Source records
+++

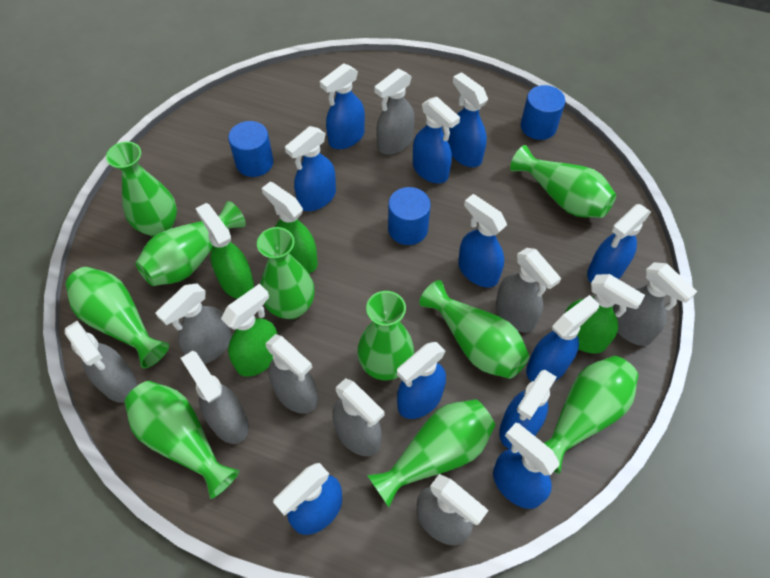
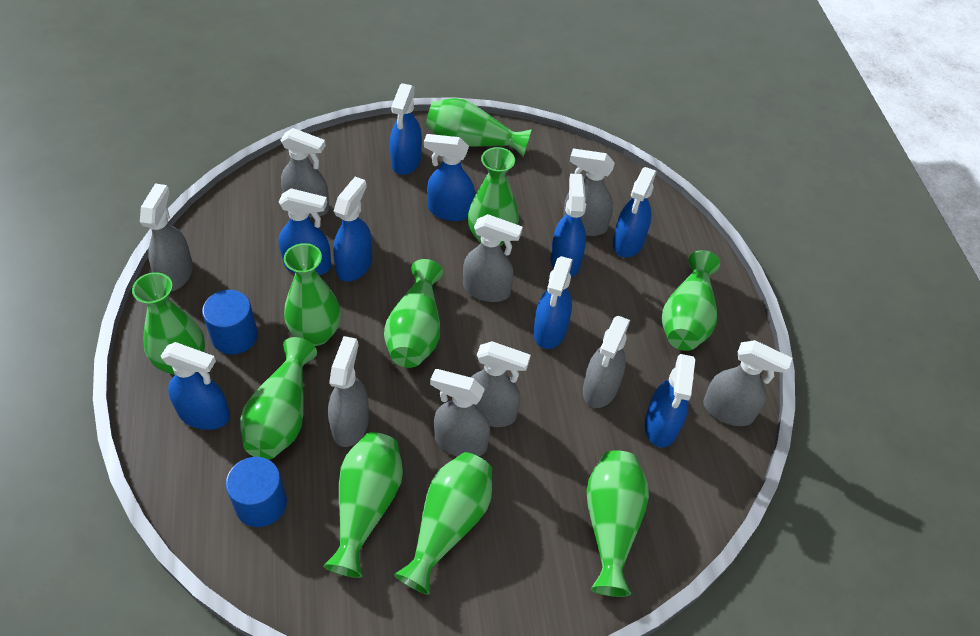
blue cylinder: 3 -> 2
blue spray bottle: 11 -> 9
green spray bottle: 4 -> 0

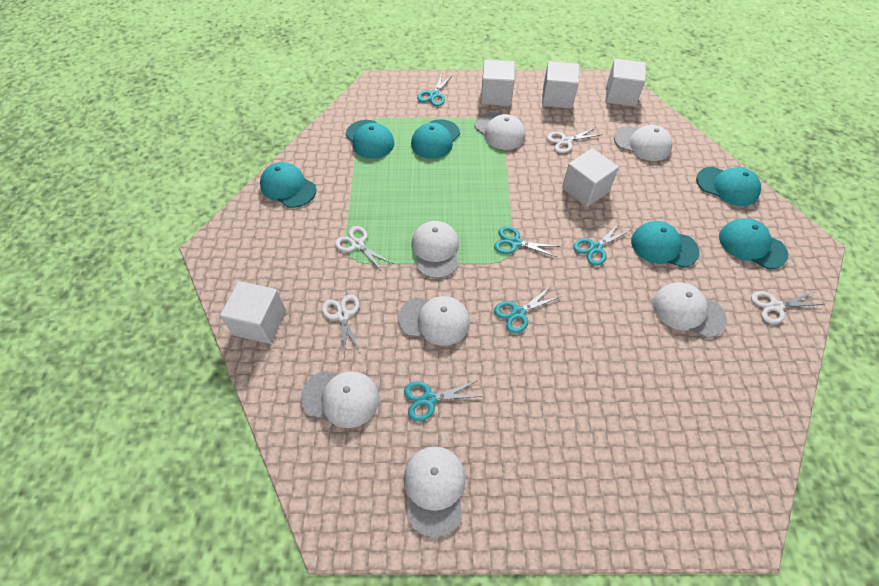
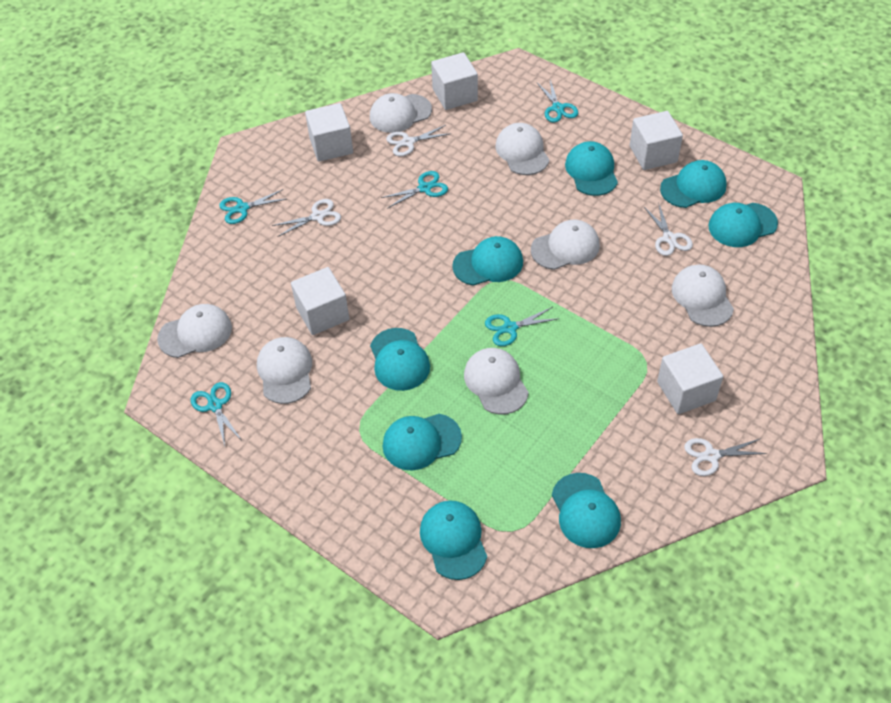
turquoise cap: 6 -> 8

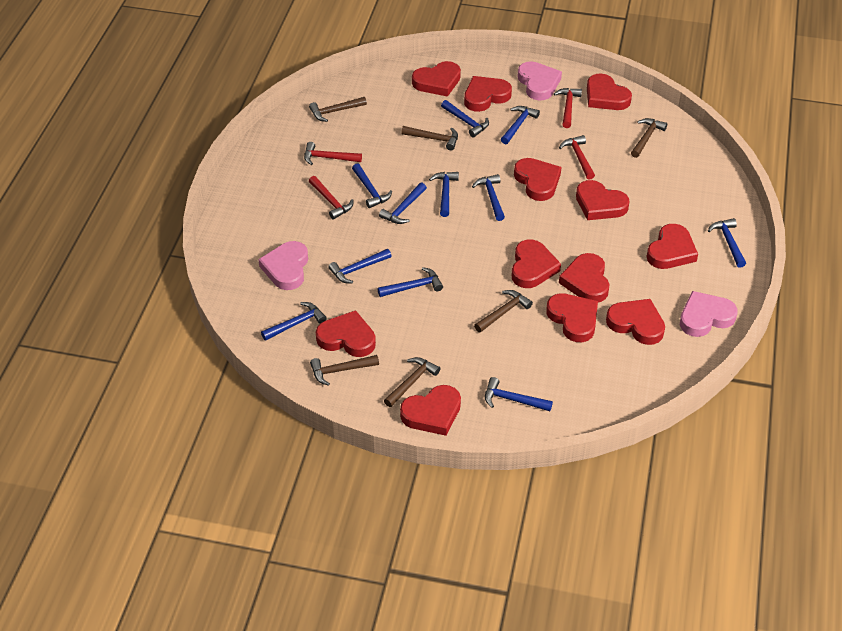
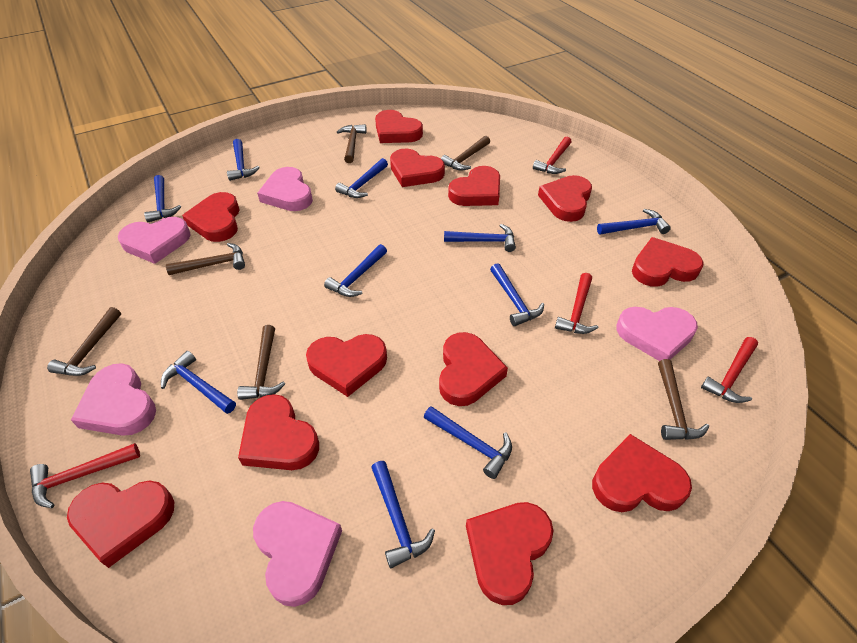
blue hammer: 11 -> 10
pink heart: 3 -> 5

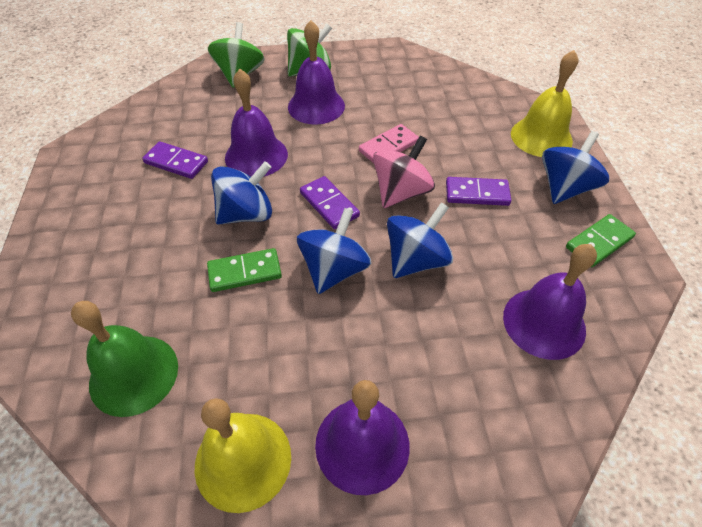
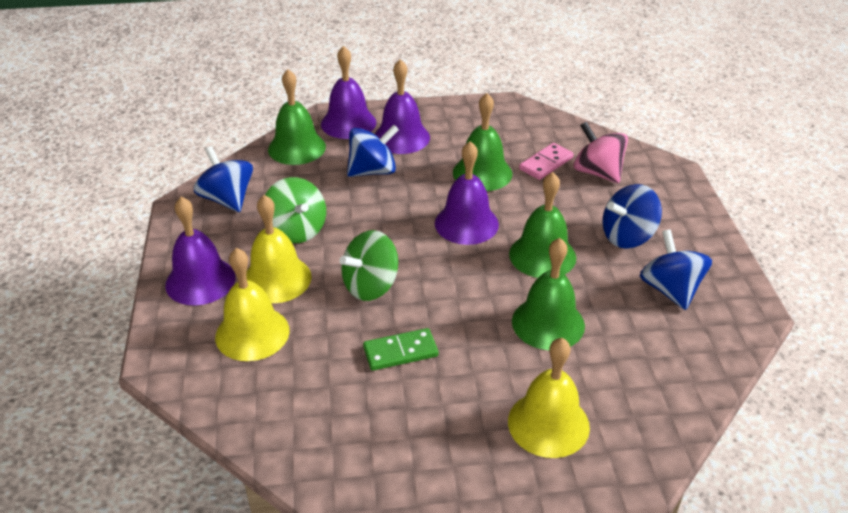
green bell: 1 -> 4
green domino: 2 -> 1
purple domino: 3 -> 0
yellow bell: 2 -> 3

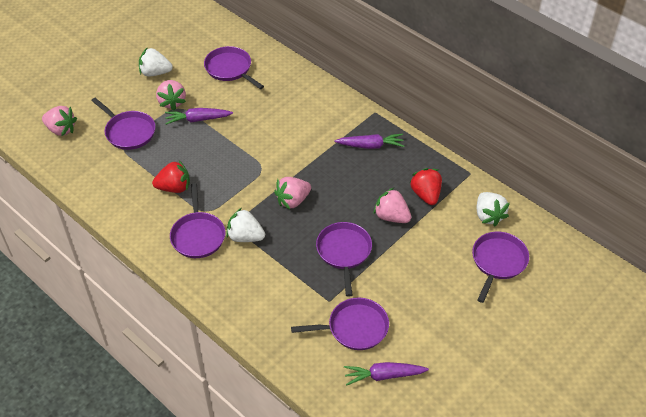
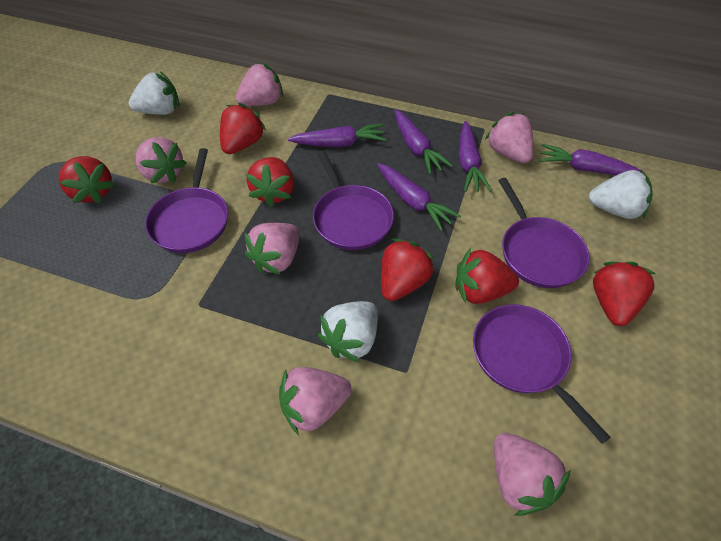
pink strawberry: 4 -> 6
purple carrot: 3 -> 5
purple pan: 6 -> 4
red strawberry: 2 -> 6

+++

_Task brief_:
The records must appear again word for word, though none of their pictures should.

_Exercise result_:
blue cylinder: 3 -> 2
blue spray bottle: 11 -> 9
green spray bottle: 4 -> 0

turquoise cap: 6 -> 8

blue hammer: 11 -> 10
pink heart: 3 -> 5

green bell: 1 -> 4
green domino: 2 -> 1
purple domino: 3 -> 0
yellow bell: 2 -> 3

pink strawberry: 4 -> 6
purple carrot: 3 -> 5
purple pan: 6 -> 4
red strawberry: 2 -> 6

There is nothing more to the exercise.